= How to complete this task =
Repeat the whole listing, keeping each line as it is.

= Input data =
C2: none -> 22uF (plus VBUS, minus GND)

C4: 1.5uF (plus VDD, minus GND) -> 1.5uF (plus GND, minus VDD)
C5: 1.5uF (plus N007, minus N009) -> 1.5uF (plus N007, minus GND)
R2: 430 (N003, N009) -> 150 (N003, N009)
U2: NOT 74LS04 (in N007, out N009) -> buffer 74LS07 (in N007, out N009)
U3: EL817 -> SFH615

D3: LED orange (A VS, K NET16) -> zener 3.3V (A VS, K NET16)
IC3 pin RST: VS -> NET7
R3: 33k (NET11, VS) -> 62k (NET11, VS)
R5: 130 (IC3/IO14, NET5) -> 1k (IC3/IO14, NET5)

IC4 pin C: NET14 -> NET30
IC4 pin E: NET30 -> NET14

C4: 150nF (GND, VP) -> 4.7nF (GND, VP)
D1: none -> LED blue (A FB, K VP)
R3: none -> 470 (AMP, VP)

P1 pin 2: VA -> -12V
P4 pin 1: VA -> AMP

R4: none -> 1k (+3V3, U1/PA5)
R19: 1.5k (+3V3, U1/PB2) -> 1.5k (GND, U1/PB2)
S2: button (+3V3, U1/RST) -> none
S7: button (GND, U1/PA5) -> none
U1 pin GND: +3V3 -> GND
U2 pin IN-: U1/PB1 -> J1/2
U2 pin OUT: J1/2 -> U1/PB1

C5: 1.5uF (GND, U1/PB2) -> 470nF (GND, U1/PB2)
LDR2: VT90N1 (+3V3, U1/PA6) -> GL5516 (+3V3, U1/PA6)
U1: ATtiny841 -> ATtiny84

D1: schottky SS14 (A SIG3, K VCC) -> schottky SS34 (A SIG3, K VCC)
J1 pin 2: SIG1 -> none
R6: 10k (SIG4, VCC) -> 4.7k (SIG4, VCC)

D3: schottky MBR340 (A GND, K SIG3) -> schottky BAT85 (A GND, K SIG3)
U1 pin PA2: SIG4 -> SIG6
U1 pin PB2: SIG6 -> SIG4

= Output of the exercise =
C2: none -> 22uF (plus VBUS, minus GND)

C4: 1.5uF (plus VDD, minus GND) -> 1.5uF (plus GND, minus VDD)
C5: 1.5uF (plus N007, minus N009) -> 1.5uF (plus N007, minus GND)
R2: 430 (N003, N009) -> 150 (N003, N009)
U2: NOT 74LS04 (in N007, out N009) -> buffer 74LS07 (in N007, out N009)
U3: EL817 -> SFH615

D3: LED orange (A VS, K NET16) -> zener 3.3V (A VS, K NET16)
IC3 pin RST: VS -> NET7
R3: 33k (NET11, VS) -> 62k (NET11, VS)
R5: 130 (IC3/IO14, NET5) -> 1k (IC3/IO14, NET5)

IC4 pin C: NET14 -> NET30
IC4 pin E: NET30 -> NET14

C4: 150nF (GND, VP) -> 4.7nF (GND, VP)
D1: none -> LED blue (A FB, K VP)
R3: none -> 470 (AMP, VP)

P1 pin 2: VA -> -12V
P4 pin 1: VA -> AMP

R4: none -> 1k (+3V3, U1/PA5)
R19: 1.5k (+3V3, U1/PB2) -> 1.5k (GND, U1/PB2)
S2: button (+3V3, U1/RST) -> none
S7: button (GND, U1/PA5) -> none
U1 pin GND: +3V3 -> GND
U2 pin IN-: U1/PB1 -> J1/2
U2 pin OUT: J1/2 -> U1/PB1

C5: 1.5uF (GND, U1/PB2) -> 470nF (GND, U1/PB2)
LDR2: VT90N1 (+3V3, U1/PA6) -> GL5516 (+3V3, U1/PA6)
U1: ATtiny841 -> ATtiny84

D1: schottky SS14 (A SIG3, K VCC) -> schottky SS34 (A SIG3, K VCC)
J1 pin 2: SIG1 -> none
R6: 10k (SIG4, VCC) -> 4.7k (SIG4, VCC)

D3: schottky MBR340 (A GND, K SIG3) -> schottky BAT85 (A GND, K SIG3)
U1 pin PA2: SIG4 -> SIG6
U1 pin PB2: SIG6 -> SIG4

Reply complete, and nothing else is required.